GIVEN RECORDS:
BEGIN

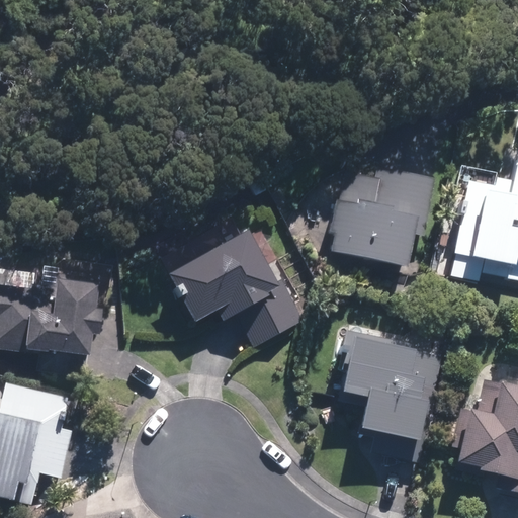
[(517,158),(513,182),(498,178),(496,187),(470,181),(455,254),(484,260),(482,273),(517,280),(517,158)]
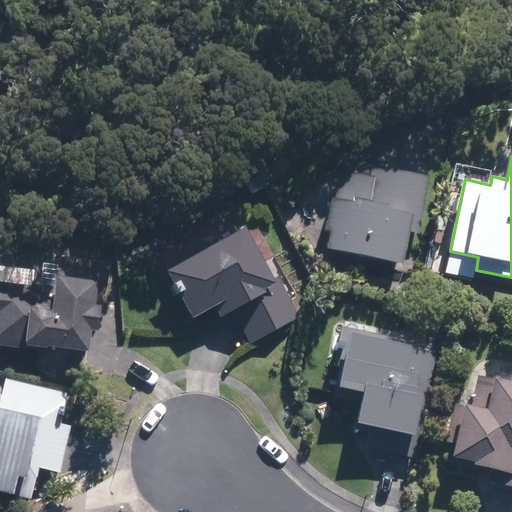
[(328,250),(404,265),(410,232),(420,235),(432,177),(373,166),(371,175),(342,170),(336,200),(332,199),(326,230),(331,231),(328,250)]
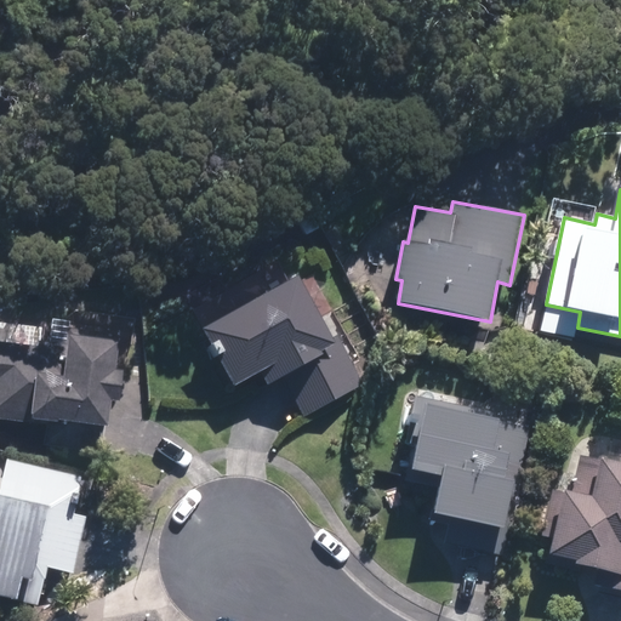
[(332,339),(300,278),(203,331),(234,388),(262,372),(268,386),(283,377),(305,417),(364,385),(337,336),(332,339)]
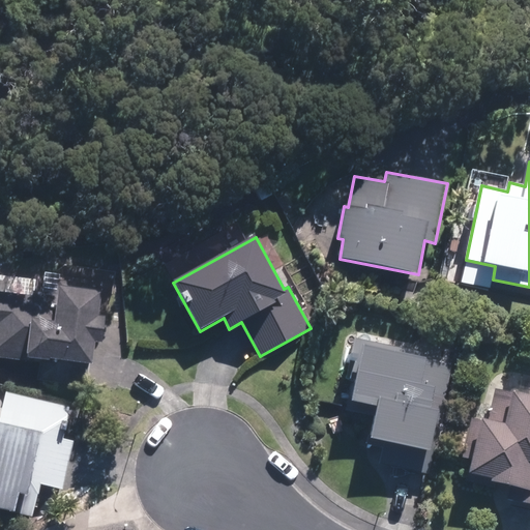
[(99,317),(102,293),(97,292),(98,286),(59,281),(57,295),(38,293),(32,297),(0,293),(0,358),(40,364),(37,381),(85,386),(88,364),(93,364),(95,343),(102,344),(106,318),(99,317)]
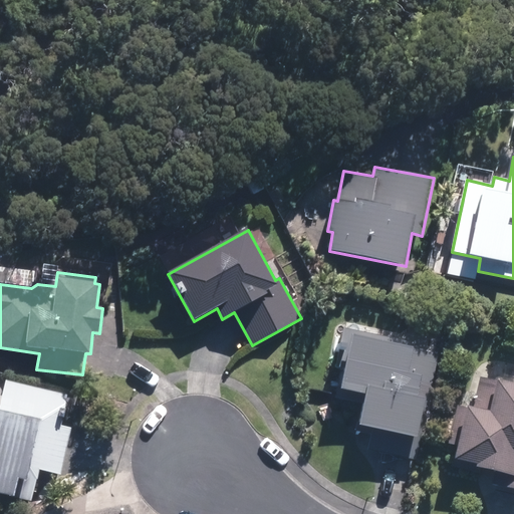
[(433,389),(439,354),(410,348),(412,341),(344,328),(336,367),(346,368),(341,391),(366,396),(360,427),(372,430),(368,449),(416,460),(428,409),(425,408),(426,400),(419,398),(421,386),(433,389)]
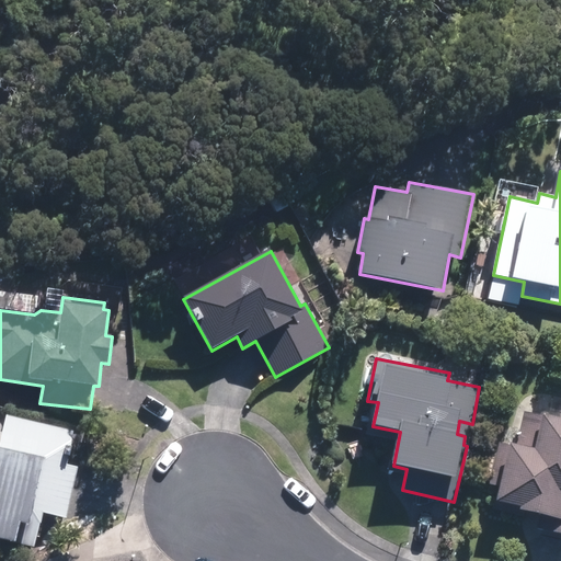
[(544,416),(525,412),(517,446),(511,445),(499,442),(490,484),(501,488),(497,502),(522,508),(521,511),(542,516),(540,529),(560,534),(560,419),(544,415),(544,416)]
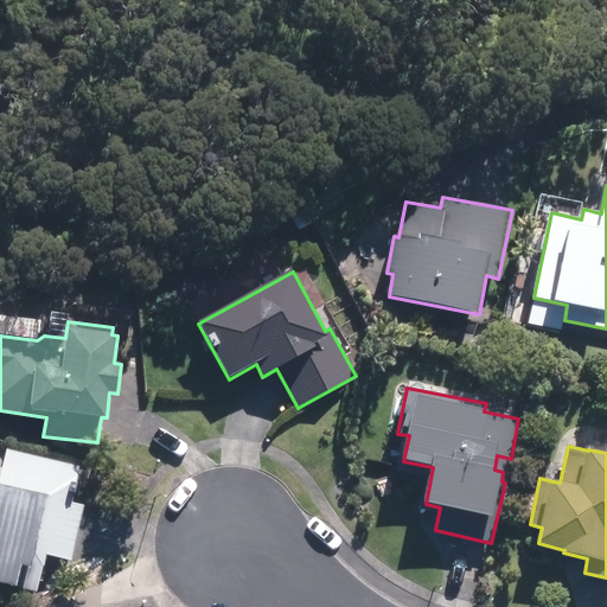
[(0,582),(38,592),(46,555),(72,561),(85,505),(71,503),(76,481),(5,465),(0,486),(0,582)]
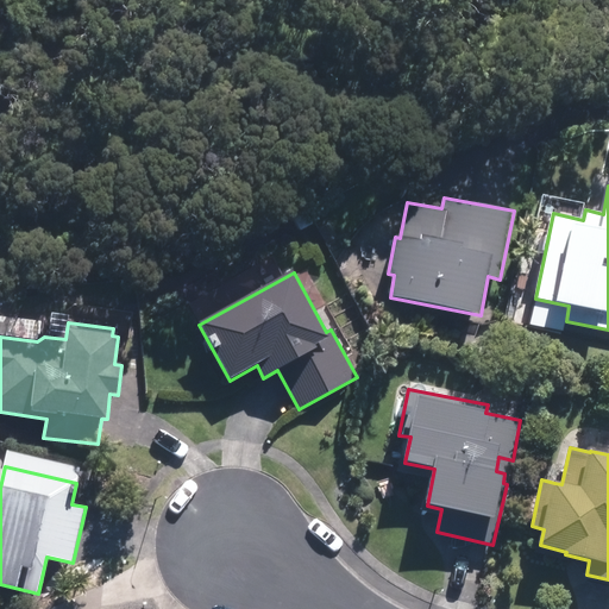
All buildings are outlined.
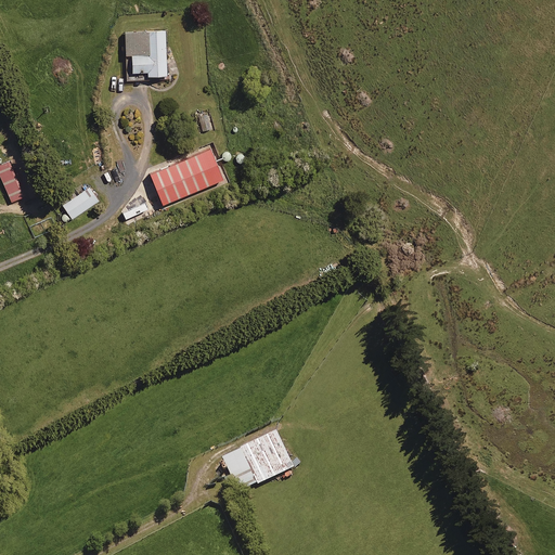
[(167,77),(165,31),(125,33),(126,56),(131,55),(132,74),(149,73),(149,77),(167,77)]
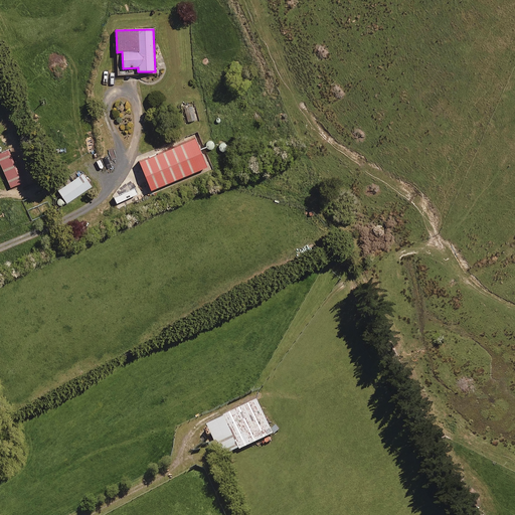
[(206,167),(195,139),(139,162),(151,190),(206,167)]
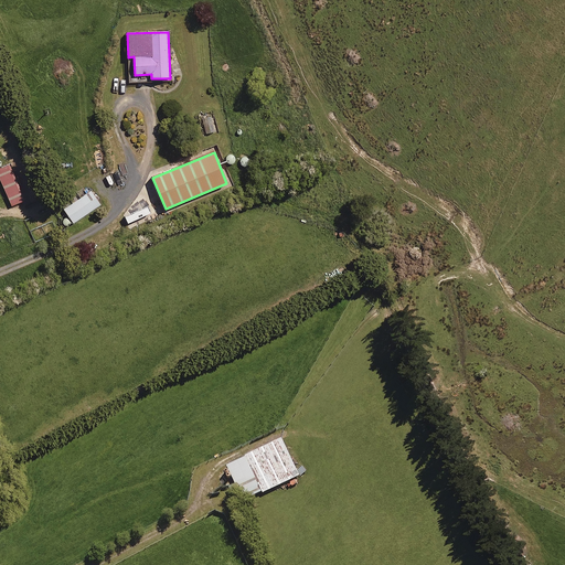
[(9,163),(0,167),(0,181),(11,208),(27,201),(9,163)]
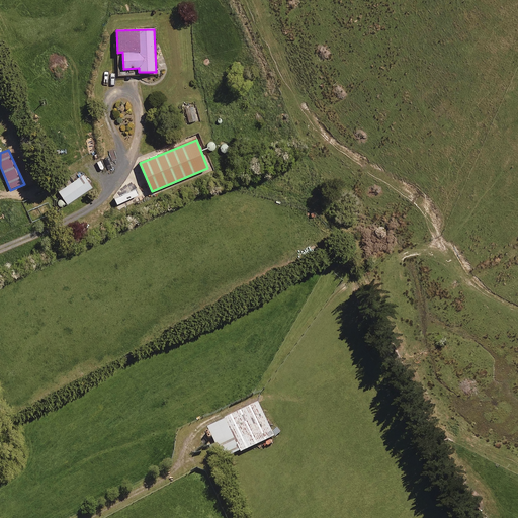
[(83,175),(58,192),(67,205),(92,187),(83,175)]
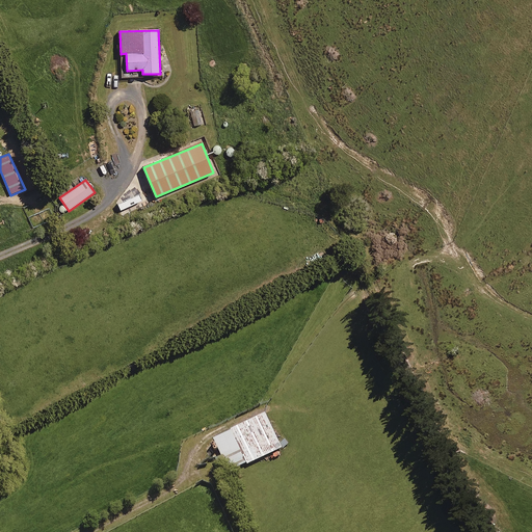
[(145,198),(142,193),(122,202),(125,208),(145,198)]
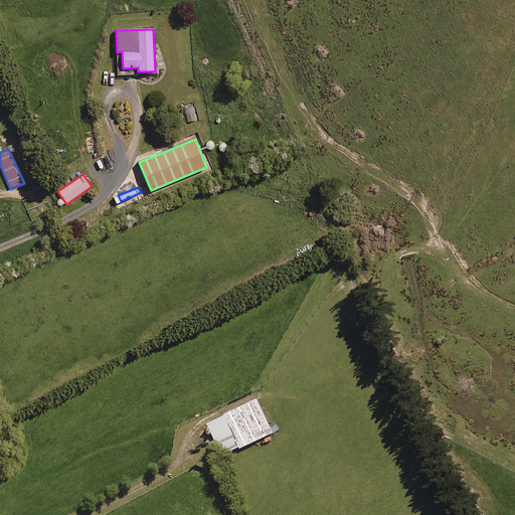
[(268,421),(256,398),(206,422),(221,455),(238,446),(239,448),(279,430),(274,418),(268,421)]
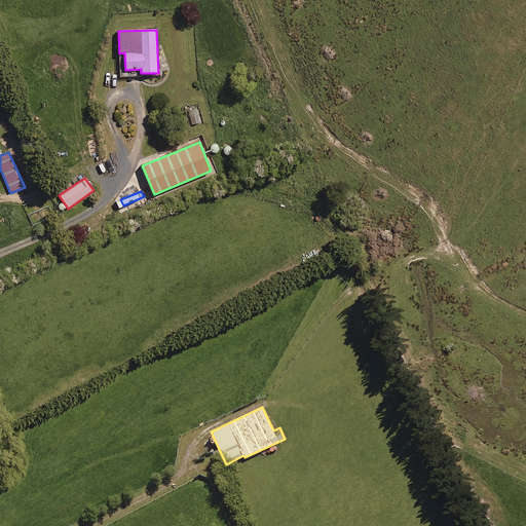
All buildings are outlined.
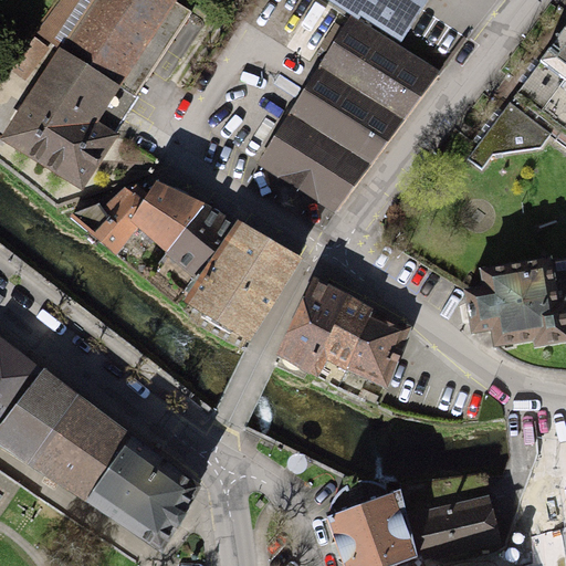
[(58,49),(0,138),(0,139),(82,191),(118,135),(113,132),(192,12),(175,1),(175,0),(60,0),(38,31),(58,49)]
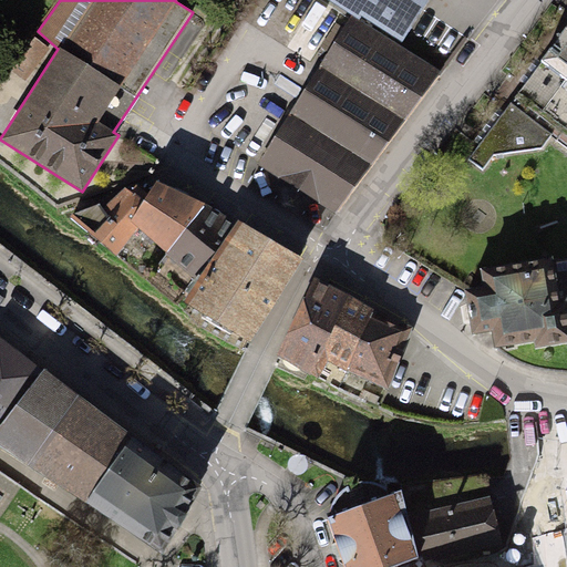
[(424,0),(325,0),(353,18),(357,13),(400,41),(402,37),(421,7),(424,0)]
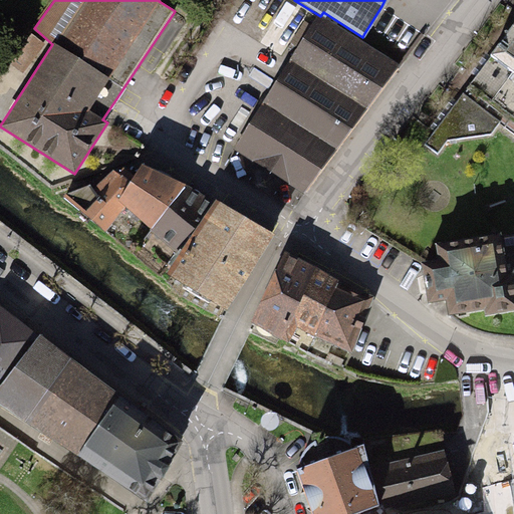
[(400,64),(318,16),(233,149),(303,194),(400,64)]
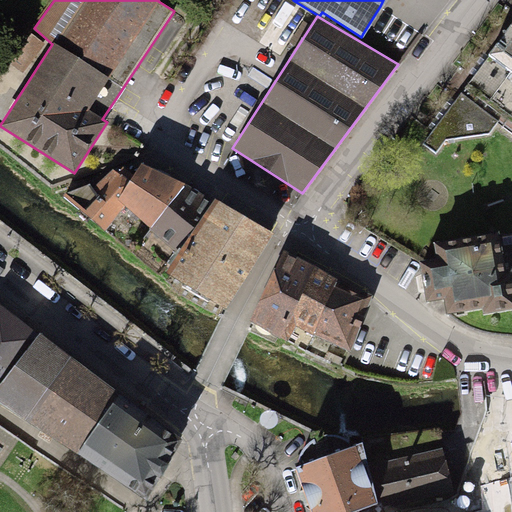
[(511,24),(469,83),(511,115),(511,24)]
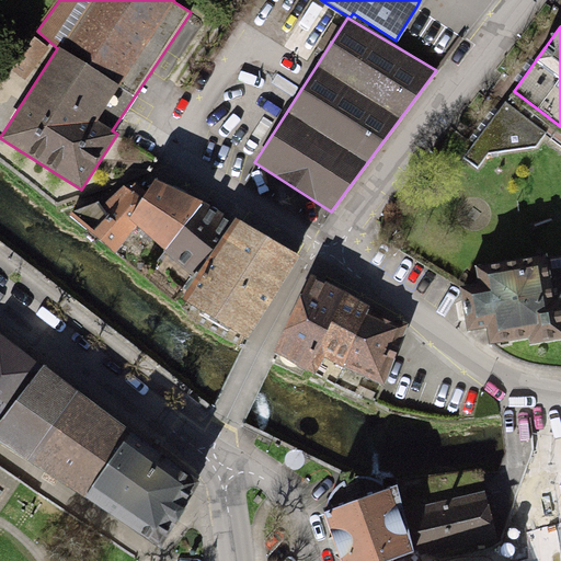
[(11,68),(23,77),(42,48),(30,39),(11,68)]
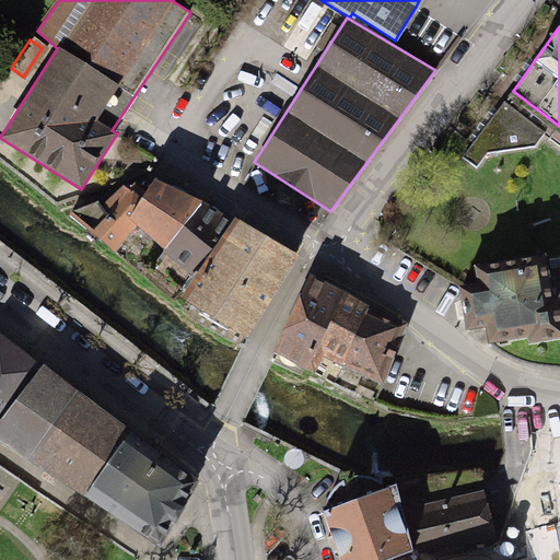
[(559,126),(513,91),(501,104),(541,135),(559,148),(559,126)]
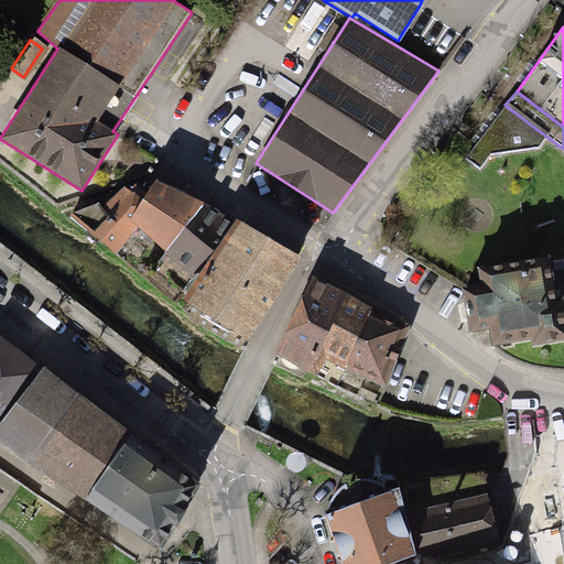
[(505,105),(465,156),(478,167),(491,150),(537,147),(545,136),(505,105)]
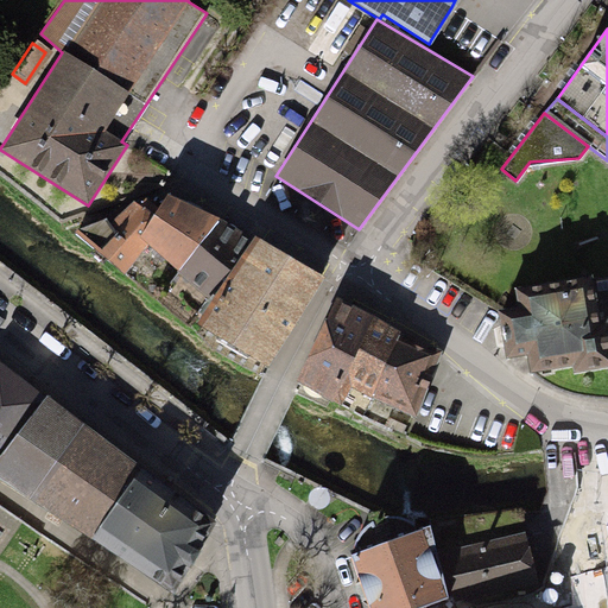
[(178,272),(220,220),(168,195),(152,220),(139,239),(146,247),(178,272)]
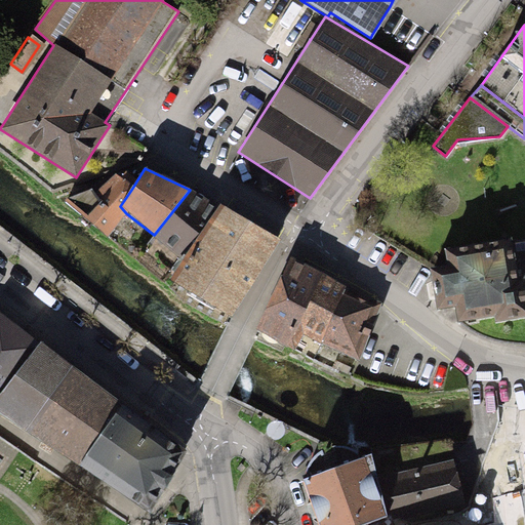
[(126,213),(120,206),(131,190),(113,175),(94,194),(90,190),(64,201),(107,238),(126,213)]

END

EXERCISE DETAILS:
The answer is the listing above repeated verbatim, minus its images.

SOLUTION TO THE PROBLEM:
[(517,158),(513,182),(498,178),(496,187),(470,181),(455,254),(484,260),(482,273),(517,280),(517,158)]
[(328,250),(404,265),(410,232),(420,235),(432,177),(373,166),(371,175),(342,170),(336,200),(332,199),(326,230),(331,231),(328,250)]
[(332,339),(300,278),(203,331),(234,388),(262,372),(268,386),(283,377),(305,417),(364,385),(337,336),(332,339)]
[(99,317),(102,293),(97,292),(98,286),(59,281),(57,295),(38,293),(32,297),(0,293),(0,358),(40,364),(37,381),(85,386),(88,364),(93,364),(95,343),(102,344),(106,318),(99,317)]
[(433,389),(439,354),(410,348),(412,341),(344,328),(336,367),(346,368),(341,391),(366,396),(360,427),(372,430),(368,449),(416,460),(428,409),(425,408),(426,400),(419,398),(421,386),(433,389)]
[(544,416),(525,412),(517,446),(511,445),(499,442),(490,484),(501,488),(497,502),(522,508),(521,511),(542,516),(540,529),(560,534),(560,419),(544,415),(544,416)]
[(0,582),(38,592),(46,555),(72,561),(85,505),(71,503),(76,481),(5,465),(0,486),(0,582)]
All buildings are outlined.
[(167,77),(165,31),(125,33),(126,56),(131,55),(132,74),(149,73),(149,77),(167,77)]
[(206,167),(195,139),(139,162),(151,190),(206,167)]
[(9,163),(0,167),(0,181),(11,208),(27,201),(9,163)]
[(83,175),(58,192),(67,205),(92,187),(83,175)]
[(145,198),(142,193),(122,202),(125,208),(145,198)]
[(268,421),(256,398),(206,422),(221,455),(238,446),(239,448),(279,430),(274,418),(268,421)]
All buildings are outlined.
[(58,49),(0,138),(0,139),(82,191),(118,135),(113,132),(192,12),(175,1),(175,0),(60,0),(38,31),(58,49)]
[(424,0),(325,0),(353,18),(357,13),(400,41),(402,37),(421,7),(424,0)]
[(400,64),(318,16),(233,149),(303,194),(400,64)]
[(511,24),(469,83),(511,115),(511,24)]
[(11,68),(23,77),(42,48),(30,39),(11,68)]
[(559,126),(513,91),(501,104),(541,135),(559,148),(559,126)]
[(505,105),(465,156),(478,167),(491,150),(537,147),(545,136),(505,105)]
[(178,272),(220,220),(168,195),(152,220),(139,239),(146,247),(178,272)]
[(126,213),(120,206),(131,190),(113,175),(94,194),(90,190),(64,201),(107,238),(126,213)]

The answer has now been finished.